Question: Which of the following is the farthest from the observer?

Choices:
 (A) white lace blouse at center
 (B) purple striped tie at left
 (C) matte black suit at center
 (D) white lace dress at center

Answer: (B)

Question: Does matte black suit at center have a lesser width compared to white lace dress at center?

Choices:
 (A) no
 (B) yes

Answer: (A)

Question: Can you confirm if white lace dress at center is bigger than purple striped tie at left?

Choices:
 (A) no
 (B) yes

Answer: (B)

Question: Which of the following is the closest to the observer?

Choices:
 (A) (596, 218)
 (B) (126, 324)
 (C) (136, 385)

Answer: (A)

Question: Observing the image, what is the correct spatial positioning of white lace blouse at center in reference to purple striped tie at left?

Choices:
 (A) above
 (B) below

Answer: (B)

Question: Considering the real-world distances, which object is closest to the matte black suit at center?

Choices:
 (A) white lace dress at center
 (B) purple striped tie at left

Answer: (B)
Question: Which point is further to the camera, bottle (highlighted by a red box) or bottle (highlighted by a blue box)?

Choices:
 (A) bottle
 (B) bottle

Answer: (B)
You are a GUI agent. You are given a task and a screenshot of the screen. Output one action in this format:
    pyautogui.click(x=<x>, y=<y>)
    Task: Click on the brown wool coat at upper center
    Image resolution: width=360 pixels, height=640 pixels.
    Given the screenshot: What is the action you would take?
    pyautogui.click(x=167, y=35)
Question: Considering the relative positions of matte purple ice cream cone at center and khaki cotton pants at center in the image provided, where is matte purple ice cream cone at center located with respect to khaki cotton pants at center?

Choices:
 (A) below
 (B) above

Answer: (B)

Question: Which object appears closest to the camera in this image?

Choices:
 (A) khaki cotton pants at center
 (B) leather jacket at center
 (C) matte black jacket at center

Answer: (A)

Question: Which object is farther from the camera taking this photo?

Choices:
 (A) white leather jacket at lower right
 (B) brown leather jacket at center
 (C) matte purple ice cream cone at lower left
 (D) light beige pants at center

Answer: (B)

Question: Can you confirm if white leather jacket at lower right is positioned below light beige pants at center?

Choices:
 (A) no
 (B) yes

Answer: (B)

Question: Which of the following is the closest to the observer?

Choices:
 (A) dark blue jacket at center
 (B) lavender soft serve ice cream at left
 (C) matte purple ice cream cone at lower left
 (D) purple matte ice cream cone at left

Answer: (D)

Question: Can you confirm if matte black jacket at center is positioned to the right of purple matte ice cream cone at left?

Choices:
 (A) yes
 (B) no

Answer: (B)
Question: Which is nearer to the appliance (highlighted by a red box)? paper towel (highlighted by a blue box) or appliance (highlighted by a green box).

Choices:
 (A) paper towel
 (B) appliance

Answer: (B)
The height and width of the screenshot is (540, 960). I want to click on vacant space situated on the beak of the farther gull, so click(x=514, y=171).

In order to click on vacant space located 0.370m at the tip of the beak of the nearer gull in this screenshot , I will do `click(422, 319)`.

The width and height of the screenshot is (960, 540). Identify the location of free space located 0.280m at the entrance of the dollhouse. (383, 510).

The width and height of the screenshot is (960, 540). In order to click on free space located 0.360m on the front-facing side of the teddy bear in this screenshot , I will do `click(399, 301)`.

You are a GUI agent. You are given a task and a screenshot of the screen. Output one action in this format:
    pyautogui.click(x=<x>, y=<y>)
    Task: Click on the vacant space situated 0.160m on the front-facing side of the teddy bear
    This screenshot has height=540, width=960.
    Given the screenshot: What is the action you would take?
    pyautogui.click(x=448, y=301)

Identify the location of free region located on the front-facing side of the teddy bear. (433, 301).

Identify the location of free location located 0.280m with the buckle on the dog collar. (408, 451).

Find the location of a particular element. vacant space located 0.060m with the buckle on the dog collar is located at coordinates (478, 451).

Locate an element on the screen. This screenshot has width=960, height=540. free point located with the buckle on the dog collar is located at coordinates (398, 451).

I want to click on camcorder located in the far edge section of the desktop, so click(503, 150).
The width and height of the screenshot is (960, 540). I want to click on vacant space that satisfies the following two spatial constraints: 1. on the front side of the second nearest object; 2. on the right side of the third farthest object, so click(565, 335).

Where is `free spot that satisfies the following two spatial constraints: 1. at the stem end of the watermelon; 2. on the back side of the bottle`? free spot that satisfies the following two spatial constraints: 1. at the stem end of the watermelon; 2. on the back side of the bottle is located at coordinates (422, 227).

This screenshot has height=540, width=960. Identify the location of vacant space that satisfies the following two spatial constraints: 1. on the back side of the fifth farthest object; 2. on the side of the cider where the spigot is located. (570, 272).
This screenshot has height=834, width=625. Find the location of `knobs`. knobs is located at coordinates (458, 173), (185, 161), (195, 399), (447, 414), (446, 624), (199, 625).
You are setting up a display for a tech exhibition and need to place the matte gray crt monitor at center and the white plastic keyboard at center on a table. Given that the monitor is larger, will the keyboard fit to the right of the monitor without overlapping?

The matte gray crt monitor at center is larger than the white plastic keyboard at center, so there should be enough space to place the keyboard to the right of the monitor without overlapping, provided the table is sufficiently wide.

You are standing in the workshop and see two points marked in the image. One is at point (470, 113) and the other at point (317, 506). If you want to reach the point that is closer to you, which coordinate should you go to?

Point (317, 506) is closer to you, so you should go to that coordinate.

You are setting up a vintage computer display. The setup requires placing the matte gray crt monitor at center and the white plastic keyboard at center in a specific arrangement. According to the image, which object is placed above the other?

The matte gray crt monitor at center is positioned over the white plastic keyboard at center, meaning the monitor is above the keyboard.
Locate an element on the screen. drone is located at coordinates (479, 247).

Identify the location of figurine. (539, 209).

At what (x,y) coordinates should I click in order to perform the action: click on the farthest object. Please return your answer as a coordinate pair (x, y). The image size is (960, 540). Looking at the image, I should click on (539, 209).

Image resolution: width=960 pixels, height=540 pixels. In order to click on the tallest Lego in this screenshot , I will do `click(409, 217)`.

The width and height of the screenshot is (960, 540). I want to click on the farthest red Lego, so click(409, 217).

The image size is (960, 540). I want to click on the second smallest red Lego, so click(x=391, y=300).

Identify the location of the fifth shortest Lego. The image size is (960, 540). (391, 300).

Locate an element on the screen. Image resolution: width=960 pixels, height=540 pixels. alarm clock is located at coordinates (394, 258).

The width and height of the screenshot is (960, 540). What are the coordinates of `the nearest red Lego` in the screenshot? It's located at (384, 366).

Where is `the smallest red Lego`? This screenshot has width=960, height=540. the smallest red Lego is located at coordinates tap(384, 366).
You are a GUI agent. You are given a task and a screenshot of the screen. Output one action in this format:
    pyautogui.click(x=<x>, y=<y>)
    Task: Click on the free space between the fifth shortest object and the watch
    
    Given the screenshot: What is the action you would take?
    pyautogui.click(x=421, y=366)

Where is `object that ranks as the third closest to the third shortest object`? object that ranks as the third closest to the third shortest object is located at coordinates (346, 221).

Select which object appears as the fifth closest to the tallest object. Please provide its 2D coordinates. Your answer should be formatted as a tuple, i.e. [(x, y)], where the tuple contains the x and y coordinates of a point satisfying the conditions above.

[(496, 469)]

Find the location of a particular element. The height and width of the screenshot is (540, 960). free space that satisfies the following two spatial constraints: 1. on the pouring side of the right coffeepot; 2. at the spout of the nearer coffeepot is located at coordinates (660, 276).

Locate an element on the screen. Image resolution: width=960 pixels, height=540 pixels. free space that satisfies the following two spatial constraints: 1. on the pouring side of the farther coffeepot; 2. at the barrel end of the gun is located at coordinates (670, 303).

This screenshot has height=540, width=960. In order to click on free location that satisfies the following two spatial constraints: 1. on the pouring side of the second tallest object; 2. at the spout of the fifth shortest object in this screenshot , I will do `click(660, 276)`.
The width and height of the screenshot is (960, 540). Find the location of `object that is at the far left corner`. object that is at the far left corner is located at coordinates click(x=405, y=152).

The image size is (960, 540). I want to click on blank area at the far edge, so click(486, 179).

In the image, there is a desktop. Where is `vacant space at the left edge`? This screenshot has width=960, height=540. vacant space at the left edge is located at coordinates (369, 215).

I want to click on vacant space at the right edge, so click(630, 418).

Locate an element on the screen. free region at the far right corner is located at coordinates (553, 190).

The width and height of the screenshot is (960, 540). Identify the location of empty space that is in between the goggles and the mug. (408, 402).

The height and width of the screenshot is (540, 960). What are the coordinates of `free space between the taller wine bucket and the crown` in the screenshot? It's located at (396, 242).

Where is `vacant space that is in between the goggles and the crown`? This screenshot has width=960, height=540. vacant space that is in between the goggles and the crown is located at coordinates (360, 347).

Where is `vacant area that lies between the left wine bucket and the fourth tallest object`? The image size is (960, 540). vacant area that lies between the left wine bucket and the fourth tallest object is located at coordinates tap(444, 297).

==============================

What you are asked to do — Copy the rows above word for word, starting at the very first row and ending at the line that contains "Question: Observing the", including both of those lines.

Response —
Question: Which of the following is the farthest from the observer?

Choices:
 (A) white lace blouse at center
 (B) purple striped tie at left
 (C) matte black suit at center
 (D) white lace dress at center

Answer: (B)

Question: Does matte black suit at center have a lesser width compared to white lace dress at center?

Choices:
 (A) no
 (B) yes

Answer: (A)

Question: Can you confirm if white lace dress at center is bigger than purple striped tie at left?

Choices:
 (A) no
 (B) yes

Answer: (B)

Question: Which of the following is the closest to the observer?

Choices:
 (A) (596, 218)
 (B) (126, 324)
 (C) (136, 385)

Answer: (A)

Question: Observing the image, what is the correct spatial positioning of white lace blouse at center in reference to purple striped tie at left?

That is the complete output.